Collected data

>>>>

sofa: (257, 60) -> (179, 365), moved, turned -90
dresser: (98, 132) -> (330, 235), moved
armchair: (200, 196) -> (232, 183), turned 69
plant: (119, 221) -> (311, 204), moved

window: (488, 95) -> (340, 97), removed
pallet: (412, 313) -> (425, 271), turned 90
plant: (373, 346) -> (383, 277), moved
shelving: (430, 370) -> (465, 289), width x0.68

<<<<
>>>>

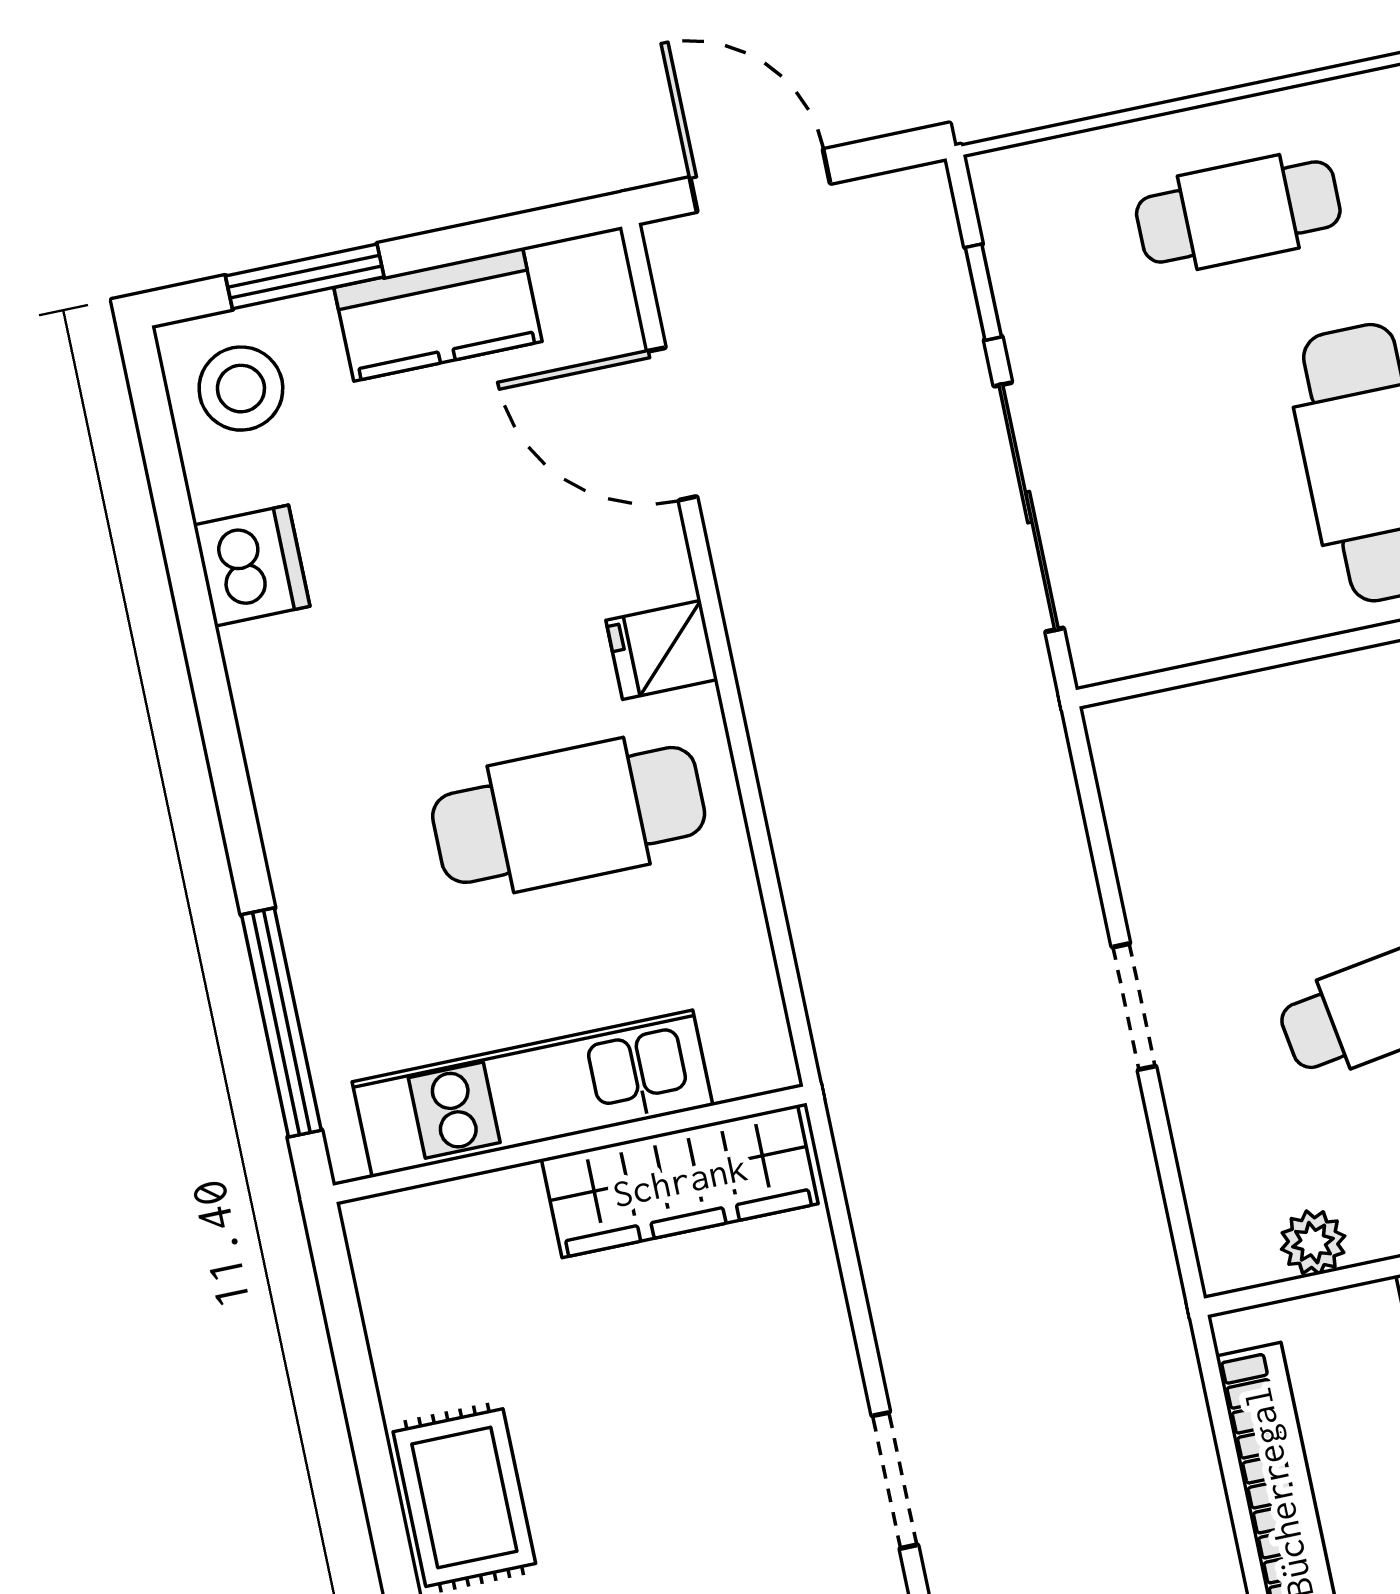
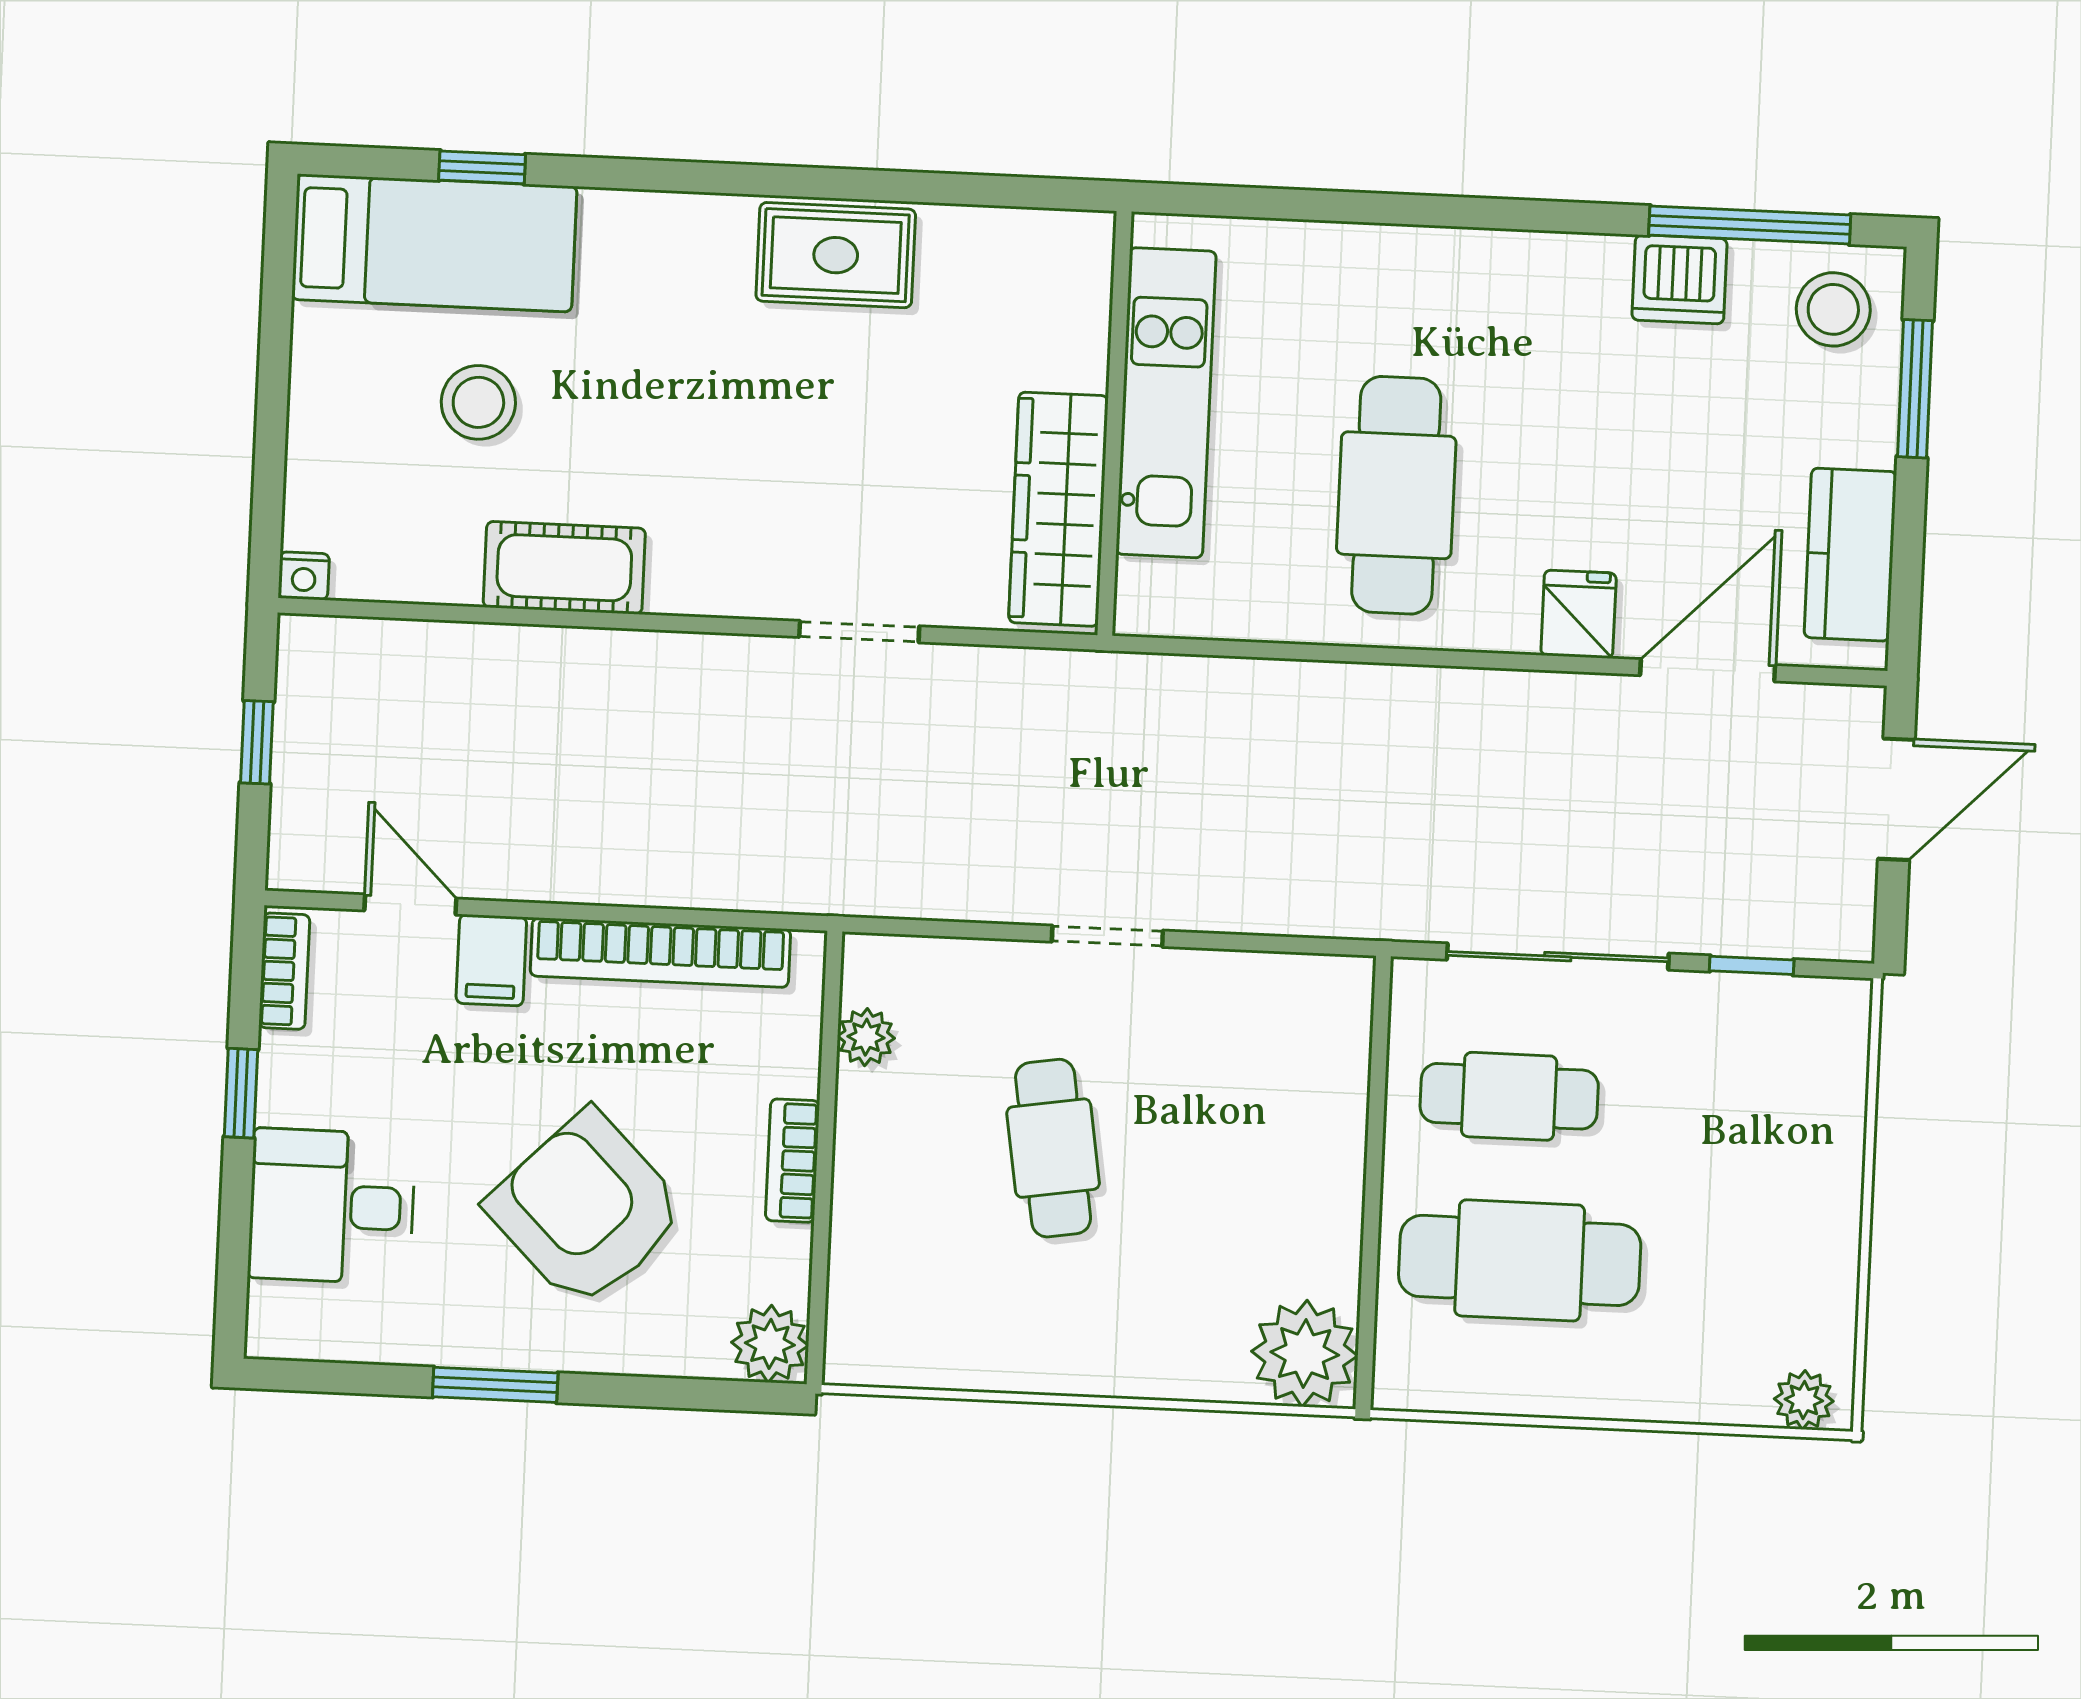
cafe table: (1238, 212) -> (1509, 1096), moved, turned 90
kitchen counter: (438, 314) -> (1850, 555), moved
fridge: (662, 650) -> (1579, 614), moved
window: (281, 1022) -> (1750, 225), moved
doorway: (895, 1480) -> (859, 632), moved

<<<<

**What is expected:** If a line in the data holds the string "plant", copy that line.

**Task response:**
plant: (119, 221) -> (311, 204), moved
plant: (373, 346) -> (383, 277), moved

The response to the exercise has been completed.